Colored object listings
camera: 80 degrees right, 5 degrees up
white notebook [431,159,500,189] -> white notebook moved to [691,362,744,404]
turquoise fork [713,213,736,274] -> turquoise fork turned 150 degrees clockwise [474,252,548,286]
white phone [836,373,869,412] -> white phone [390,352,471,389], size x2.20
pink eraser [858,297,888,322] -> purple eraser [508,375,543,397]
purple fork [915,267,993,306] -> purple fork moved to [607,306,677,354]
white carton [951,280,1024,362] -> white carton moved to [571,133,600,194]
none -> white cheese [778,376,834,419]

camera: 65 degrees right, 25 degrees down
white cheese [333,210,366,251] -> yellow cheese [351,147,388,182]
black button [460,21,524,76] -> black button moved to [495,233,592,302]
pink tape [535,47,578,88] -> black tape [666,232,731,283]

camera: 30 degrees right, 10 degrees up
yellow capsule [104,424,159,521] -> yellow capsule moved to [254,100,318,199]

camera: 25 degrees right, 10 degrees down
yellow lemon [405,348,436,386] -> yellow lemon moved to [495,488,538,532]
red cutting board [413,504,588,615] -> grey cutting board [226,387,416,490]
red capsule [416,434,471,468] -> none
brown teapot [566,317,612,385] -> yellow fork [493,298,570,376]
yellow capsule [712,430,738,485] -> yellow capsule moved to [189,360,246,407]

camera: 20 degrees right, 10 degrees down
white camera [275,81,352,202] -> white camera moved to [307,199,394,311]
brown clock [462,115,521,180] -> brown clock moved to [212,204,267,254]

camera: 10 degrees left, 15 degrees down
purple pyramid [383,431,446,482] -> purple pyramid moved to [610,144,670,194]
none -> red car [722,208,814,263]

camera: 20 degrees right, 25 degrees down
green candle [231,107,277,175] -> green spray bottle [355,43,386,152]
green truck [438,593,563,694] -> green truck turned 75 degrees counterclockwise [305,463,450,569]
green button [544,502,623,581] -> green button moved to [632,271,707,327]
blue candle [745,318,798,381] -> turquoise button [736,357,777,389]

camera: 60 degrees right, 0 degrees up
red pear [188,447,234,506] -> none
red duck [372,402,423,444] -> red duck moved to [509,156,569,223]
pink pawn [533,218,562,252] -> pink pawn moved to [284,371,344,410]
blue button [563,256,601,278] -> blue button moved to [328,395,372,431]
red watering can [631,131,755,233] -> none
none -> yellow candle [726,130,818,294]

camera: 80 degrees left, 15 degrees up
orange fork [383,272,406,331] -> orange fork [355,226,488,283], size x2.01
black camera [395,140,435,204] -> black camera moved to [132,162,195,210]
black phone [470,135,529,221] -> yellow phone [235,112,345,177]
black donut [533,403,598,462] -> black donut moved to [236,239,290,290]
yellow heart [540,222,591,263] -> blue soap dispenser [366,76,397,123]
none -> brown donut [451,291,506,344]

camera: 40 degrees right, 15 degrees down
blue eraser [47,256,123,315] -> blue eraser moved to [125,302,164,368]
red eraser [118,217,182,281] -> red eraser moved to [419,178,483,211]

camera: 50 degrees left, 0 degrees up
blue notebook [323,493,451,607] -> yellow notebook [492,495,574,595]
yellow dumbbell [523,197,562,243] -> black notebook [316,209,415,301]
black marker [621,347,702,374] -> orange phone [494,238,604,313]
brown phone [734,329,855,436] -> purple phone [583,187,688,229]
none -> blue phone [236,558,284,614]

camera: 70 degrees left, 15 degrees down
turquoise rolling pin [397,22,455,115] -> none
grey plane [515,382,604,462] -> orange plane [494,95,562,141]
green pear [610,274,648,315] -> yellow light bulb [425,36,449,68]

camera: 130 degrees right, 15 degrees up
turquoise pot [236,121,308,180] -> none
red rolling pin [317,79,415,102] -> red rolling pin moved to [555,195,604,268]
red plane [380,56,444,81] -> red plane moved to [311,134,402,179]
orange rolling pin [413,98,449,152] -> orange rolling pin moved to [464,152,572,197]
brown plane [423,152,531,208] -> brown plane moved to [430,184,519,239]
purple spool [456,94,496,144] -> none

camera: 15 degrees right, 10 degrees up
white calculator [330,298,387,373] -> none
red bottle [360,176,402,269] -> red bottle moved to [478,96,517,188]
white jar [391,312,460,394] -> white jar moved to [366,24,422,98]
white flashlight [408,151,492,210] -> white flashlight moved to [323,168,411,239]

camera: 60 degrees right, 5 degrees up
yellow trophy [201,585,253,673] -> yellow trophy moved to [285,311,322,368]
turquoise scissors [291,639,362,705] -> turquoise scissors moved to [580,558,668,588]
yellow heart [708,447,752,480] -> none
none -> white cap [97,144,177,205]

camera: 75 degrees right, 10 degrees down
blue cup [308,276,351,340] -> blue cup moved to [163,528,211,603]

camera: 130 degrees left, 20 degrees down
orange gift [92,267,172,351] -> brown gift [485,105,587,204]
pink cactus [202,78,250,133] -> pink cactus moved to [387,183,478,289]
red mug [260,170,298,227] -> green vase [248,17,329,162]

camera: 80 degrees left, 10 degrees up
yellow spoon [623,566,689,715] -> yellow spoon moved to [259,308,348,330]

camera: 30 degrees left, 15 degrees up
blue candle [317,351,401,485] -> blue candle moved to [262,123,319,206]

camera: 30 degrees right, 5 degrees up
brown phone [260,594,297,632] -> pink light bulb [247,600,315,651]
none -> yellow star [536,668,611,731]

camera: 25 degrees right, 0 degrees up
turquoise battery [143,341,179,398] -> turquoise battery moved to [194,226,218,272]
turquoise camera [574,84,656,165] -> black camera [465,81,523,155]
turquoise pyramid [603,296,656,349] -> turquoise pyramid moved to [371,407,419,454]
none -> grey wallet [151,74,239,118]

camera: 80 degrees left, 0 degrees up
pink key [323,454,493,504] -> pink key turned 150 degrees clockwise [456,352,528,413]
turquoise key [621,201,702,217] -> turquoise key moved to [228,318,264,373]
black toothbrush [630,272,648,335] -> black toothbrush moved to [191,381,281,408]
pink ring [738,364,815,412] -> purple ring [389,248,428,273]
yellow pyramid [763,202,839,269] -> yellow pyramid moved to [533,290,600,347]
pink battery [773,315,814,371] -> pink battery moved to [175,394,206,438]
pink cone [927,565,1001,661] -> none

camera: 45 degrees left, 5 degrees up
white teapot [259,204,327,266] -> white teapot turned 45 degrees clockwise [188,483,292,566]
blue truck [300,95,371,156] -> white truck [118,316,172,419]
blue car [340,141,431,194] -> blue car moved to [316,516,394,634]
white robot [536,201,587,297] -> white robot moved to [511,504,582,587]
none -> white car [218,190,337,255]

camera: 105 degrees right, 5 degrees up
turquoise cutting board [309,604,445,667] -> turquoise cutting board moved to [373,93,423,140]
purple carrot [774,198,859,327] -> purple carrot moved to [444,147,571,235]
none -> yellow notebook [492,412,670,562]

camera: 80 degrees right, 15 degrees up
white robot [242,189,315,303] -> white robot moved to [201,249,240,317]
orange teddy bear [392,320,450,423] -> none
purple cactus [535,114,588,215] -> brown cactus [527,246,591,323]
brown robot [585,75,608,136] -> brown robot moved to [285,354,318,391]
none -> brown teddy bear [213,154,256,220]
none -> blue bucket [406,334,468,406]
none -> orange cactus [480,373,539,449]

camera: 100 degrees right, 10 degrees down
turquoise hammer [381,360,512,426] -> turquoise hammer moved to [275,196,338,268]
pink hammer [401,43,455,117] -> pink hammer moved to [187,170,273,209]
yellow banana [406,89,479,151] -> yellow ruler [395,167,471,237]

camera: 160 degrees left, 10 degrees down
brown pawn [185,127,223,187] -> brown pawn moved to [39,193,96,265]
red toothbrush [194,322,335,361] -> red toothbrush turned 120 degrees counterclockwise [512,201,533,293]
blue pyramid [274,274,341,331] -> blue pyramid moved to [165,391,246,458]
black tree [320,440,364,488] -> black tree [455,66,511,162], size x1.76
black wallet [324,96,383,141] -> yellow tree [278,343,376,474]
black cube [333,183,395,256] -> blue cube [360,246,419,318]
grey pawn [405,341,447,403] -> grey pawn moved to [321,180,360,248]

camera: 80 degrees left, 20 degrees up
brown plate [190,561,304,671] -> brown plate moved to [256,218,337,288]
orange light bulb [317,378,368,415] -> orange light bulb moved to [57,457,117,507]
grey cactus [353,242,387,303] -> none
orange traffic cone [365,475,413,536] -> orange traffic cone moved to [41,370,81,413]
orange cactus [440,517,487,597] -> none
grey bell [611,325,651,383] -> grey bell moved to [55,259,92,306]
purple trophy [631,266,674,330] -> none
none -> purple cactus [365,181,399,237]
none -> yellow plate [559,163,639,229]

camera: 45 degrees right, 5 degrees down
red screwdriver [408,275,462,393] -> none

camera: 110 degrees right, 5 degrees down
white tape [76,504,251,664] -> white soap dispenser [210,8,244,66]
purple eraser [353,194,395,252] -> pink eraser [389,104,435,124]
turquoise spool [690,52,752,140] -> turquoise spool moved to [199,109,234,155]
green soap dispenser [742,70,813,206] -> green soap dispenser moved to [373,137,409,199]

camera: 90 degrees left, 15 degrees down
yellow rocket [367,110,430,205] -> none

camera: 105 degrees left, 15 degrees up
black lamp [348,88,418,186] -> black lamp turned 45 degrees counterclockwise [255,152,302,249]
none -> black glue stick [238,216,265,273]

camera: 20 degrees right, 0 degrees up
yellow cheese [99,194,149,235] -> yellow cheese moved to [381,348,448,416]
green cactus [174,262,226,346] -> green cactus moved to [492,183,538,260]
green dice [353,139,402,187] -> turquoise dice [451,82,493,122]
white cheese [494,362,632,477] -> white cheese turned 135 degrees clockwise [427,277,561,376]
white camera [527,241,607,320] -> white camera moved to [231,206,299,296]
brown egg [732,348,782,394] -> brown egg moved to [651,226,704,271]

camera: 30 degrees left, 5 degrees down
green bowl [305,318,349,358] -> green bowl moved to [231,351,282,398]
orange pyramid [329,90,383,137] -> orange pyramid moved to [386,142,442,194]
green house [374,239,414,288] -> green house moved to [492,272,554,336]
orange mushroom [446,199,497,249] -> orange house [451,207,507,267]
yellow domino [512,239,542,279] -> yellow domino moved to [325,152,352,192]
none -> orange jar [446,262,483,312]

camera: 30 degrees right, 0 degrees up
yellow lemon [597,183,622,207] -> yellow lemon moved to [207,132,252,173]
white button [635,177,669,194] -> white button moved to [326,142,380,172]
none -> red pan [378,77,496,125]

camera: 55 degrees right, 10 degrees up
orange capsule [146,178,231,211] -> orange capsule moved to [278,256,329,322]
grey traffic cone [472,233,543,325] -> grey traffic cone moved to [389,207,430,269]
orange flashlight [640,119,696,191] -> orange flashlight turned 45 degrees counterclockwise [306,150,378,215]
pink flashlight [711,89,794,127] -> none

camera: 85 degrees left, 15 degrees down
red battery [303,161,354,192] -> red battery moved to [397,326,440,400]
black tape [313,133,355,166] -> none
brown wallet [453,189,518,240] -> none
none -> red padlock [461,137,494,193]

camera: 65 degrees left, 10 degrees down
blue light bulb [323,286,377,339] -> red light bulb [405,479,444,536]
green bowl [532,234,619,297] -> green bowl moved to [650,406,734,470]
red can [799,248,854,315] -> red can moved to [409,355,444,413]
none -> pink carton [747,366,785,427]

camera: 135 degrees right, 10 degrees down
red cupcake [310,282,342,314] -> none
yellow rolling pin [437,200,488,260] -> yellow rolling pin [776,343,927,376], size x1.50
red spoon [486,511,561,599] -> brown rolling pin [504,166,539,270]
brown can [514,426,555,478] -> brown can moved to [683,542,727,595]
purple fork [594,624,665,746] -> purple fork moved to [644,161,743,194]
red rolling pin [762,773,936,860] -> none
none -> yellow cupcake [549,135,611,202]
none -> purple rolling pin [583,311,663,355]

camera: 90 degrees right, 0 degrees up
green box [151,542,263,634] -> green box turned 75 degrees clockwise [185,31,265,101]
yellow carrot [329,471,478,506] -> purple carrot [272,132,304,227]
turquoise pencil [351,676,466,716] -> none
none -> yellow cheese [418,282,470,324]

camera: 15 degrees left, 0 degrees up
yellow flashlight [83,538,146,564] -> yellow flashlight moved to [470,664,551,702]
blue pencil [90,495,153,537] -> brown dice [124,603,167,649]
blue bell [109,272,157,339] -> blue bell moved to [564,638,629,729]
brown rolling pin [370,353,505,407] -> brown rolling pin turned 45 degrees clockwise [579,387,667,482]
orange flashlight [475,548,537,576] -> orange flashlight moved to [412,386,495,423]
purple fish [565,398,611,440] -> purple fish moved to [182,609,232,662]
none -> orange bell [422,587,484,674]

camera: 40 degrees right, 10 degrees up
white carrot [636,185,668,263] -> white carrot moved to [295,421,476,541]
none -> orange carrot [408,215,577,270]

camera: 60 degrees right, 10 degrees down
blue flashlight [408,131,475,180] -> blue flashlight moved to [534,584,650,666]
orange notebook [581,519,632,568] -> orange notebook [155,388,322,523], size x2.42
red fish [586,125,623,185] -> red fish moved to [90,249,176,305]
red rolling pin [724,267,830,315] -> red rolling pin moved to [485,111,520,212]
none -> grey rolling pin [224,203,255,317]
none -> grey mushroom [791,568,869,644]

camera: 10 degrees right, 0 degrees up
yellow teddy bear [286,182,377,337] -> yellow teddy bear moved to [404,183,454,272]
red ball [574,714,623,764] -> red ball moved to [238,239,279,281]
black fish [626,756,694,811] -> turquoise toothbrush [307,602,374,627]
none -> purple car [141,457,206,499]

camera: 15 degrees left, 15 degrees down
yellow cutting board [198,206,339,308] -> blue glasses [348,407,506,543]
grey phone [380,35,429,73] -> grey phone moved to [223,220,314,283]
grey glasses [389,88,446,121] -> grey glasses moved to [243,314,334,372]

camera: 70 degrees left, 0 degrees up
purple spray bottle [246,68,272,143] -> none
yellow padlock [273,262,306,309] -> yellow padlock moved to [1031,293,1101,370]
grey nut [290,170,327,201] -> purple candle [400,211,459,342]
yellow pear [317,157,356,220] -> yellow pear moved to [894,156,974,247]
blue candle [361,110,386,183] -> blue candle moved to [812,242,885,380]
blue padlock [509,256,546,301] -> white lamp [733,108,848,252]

**Exercise details:** Using the records above, please repeat the line with "red fish [586,125,623,185]" and every line after it exactly, and give no other text.

**Exercise answer:**
red fish [586,125,623,185] -> red fish moved to [90,249,176,305]
red rolling pin [724,267,830,315] -> red rolling pin moved to [485,111,520,212]
none -> grey rolling pin [224,203,255,317]
none -> grey mushroom [791,568,869,644]

camera: 10 degrees right, 0 degrees up
yellow teddy bear [286,182,377,337] -> yellow teddy bear moved to [404,183,454,272]
red ball [574,714,623,764] -> red ball moved to [238,239,279,281]
black fish [626,756,694,811] -> turquoise toothbrush [307,602,374,627]
none -> purple car [141,457,206,499]

camera: 15 degrees left, 15 degrees down
yellow cutting board [198,206,339,308] -> blue glasses [348,407,506,543]
grey phone [380,35,429,73] -> grey phone moved to [223,220,314,283]
grey glasses [389,88,446,121] -> grey glasses moved to [243,314,334,372]

camera: 70 degrees left, 0 degrees up
purple spray bottle [246,68,272,143] -> none
yellow padlock [273,262,306,309] -> yellow padlock moved to [1031,293,1101,370]
grey nut [290,170,327,201] -> purple candle [400,211,459,342]
yellow pear [317,157,356,220] -> yellow pear moved to [894,156,974,247]
blue candle [361,110,386,183] -> blue candle moved to [812,242,885,380]
blue padlock [509,256,546,301] -> white lamp [733,108,848,252]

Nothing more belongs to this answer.